[Data for this task]
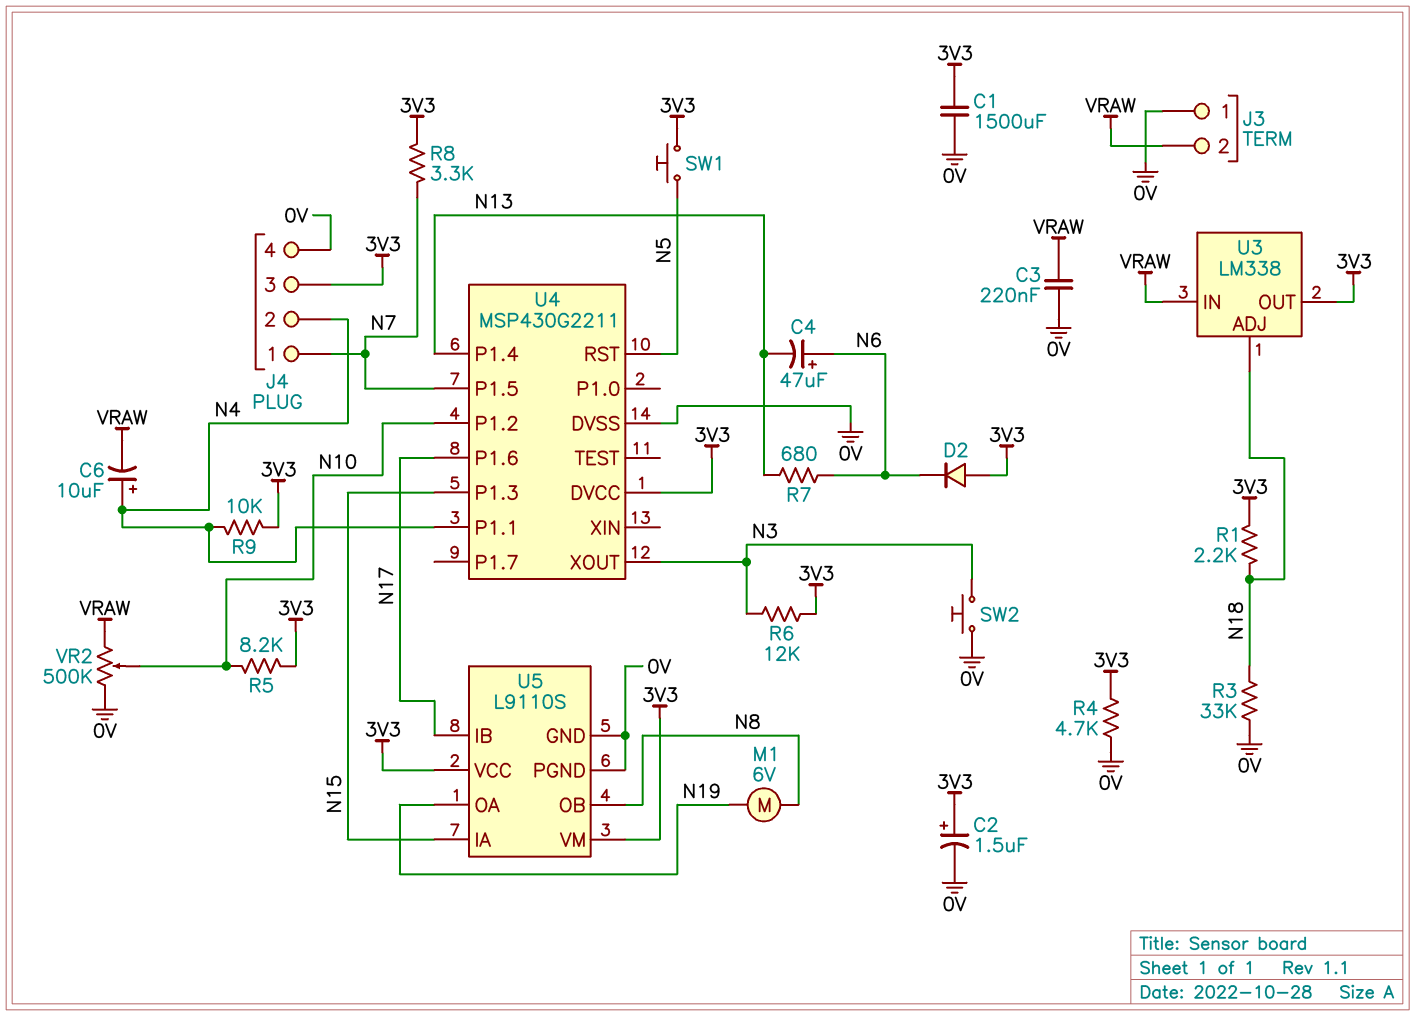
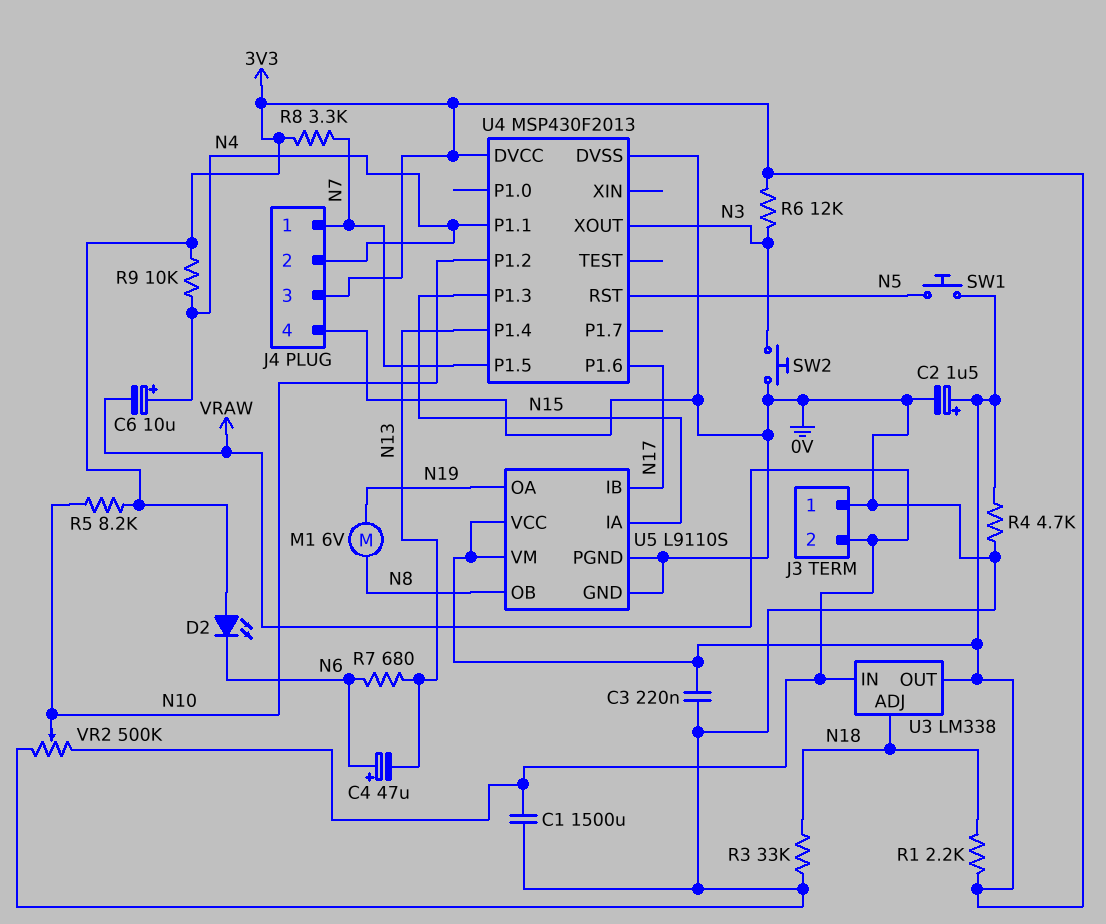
C1: 1500uF (0V, 3V3) -> 1500uF (0V, VRAW)
C3: 220nF (0V, VRAW) -> 220nF (0V, 3V3)
D2: diode (A 3V3, K N6) -> LED (A 3V3, K N6)
U4: MSP430G2211 -> MSP430F2013

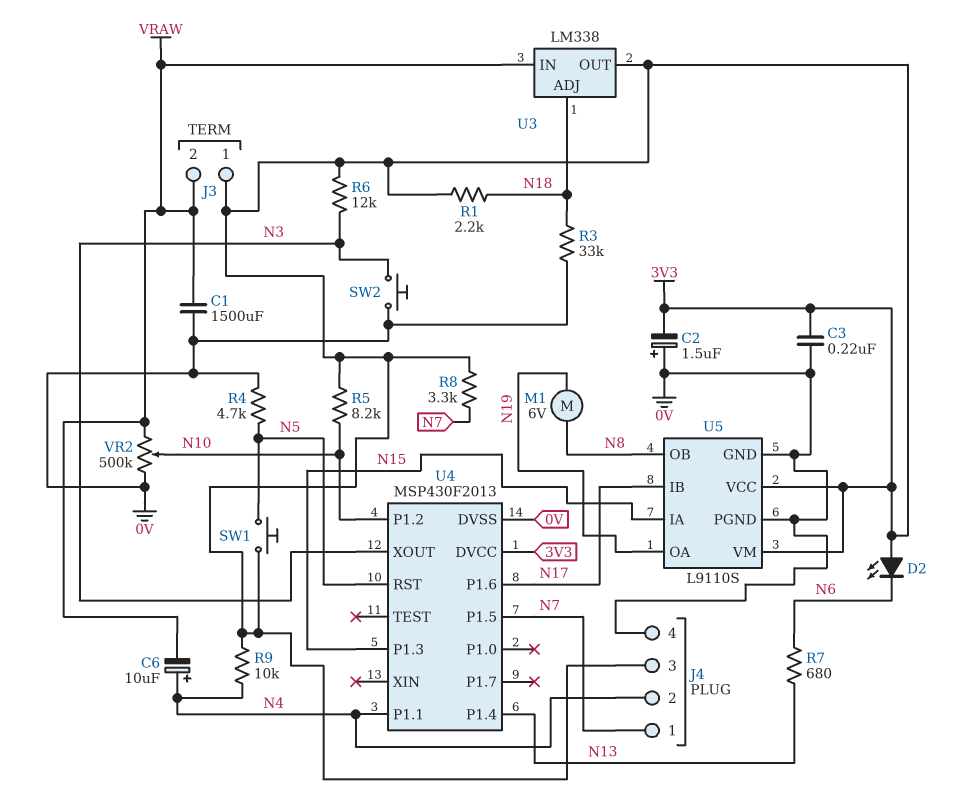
C2: 1.5uF (plus 3V3, minus 0V) -> 1.5uF (plus 0V, minus 3V3)
C4: 47uF (plus N6, minus N13) -> none
J3 pin 1: 0V -> 3V3
R4: 4.7k (0V, 3V3) -> 4.7k (0V, N5)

[What you have to do]
Please transcribe every entry above exactly, leaving out any pictures.

[Solution to this exercise]
C1: 1500uF (0V, 3V3) -> 1500uF (0V, VRAW)
C3: 220nF (0V, VRAW) -> 220nF (0V, 3V3)
D2: diode (A 3V3, K N6) -> LED (A 3V3, K N6)
U4: MSP430G2211 -> MSP430F2013

C2: 1.5uF (plus 3V3, minus 0V) -> 1.5uF (plus 0V, minus 3V3)
C4: 47uF (plus N6, minus N13) -> none
J3 pin 1: 0V -> 3V3
R4: 4.7k (0V, 3V3) -> 4.7k (0V, N5)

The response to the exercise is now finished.